* _TASK PROMPT_
In the data below, which lines contain "triangle"? List them by copying each one.

Colored shape movement records:

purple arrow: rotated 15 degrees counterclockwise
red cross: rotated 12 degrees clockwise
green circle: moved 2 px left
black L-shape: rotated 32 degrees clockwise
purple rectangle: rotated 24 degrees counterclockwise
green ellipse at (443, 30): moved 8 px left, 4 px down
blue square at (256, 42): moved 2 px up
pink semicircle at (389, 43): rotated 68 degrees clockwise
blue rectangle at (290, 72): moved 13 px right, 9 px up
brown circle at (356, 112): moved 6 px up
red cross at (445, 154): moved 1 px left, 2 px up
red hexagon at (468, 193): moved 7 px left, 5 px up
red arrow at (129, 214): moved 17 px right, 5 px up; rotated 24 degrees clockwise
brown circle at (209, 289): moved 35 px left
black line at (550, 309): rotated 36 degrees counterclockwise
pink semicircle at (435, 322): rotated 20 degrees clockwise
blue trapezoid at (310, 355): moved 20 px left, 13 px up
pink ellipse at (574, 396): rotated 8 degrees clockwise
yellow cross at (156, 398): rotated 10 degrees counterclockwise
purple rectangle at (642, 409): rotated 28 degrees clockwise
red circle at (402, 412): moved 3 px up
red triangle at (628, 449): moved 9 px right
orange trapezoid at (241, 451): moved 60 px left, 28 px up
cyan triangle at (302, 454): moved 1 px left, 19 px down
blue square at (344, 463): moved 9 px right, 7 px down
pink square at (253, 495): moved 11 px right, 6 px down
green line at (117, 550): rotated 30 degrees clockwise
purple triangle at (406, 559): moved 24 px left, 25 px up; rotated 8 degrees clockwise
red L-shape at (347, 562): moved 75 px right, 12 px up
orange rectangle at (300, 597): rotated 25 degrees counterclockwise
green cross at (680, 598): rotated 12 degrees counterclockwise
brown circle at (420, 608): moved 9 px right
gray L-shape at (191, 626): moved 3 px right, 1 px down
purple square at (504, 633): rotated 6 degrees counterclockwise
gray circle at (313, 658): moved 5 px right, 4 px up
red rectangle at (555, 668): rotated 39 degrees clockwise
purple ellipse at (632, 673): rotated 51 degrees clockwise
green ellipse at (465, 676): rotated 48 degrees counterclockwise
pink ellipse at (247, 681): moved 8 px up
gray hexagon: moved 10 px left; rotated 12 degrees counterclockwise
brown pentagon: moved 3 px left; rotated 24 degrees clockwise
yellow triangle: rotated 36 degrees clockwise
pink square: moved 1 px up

==

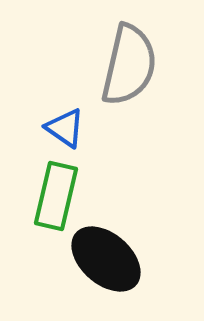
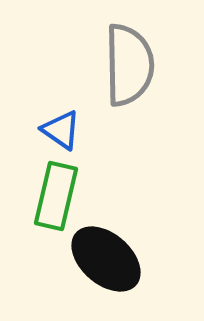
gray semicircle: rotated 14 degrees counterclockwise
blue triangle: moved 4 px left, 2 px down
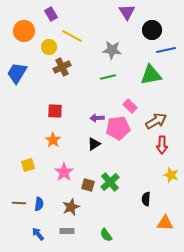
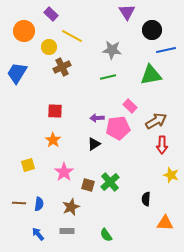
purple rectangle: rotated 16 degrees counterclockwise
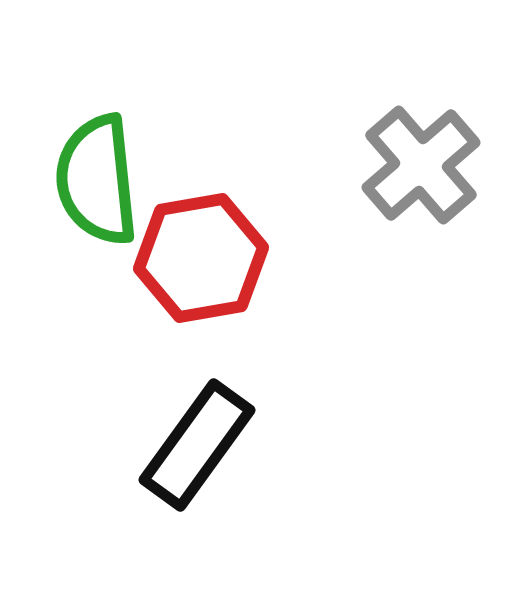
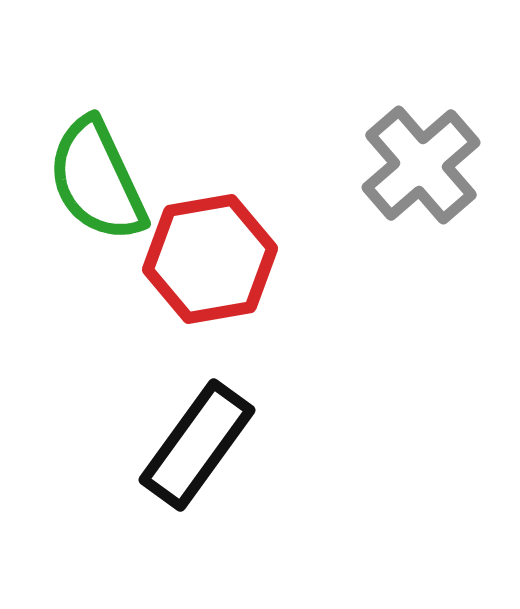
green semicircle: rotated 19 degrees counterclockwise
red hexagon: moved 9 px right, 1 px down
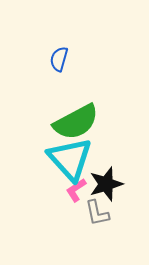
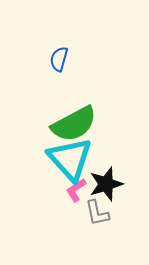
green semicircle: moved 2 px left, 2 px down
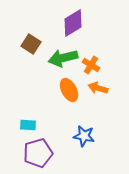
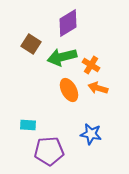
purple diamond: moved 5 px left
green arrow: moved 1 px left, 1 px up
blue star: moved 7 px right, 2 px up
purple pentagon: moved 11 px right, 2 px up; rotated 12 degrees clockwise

* _EXERCISE ANSWER_
red triangle at (628, 449): moved 9 px right
cyan triangle at (302, 454): moved 1 px left, 19 px down
purple triangle at (406, 559): moved 24 px left, 25 px up; rotated 8 degrees clockwise
yellow triangle: rotated 36 degrees clockwise
blue triangle: moved 4 px left, 2 px down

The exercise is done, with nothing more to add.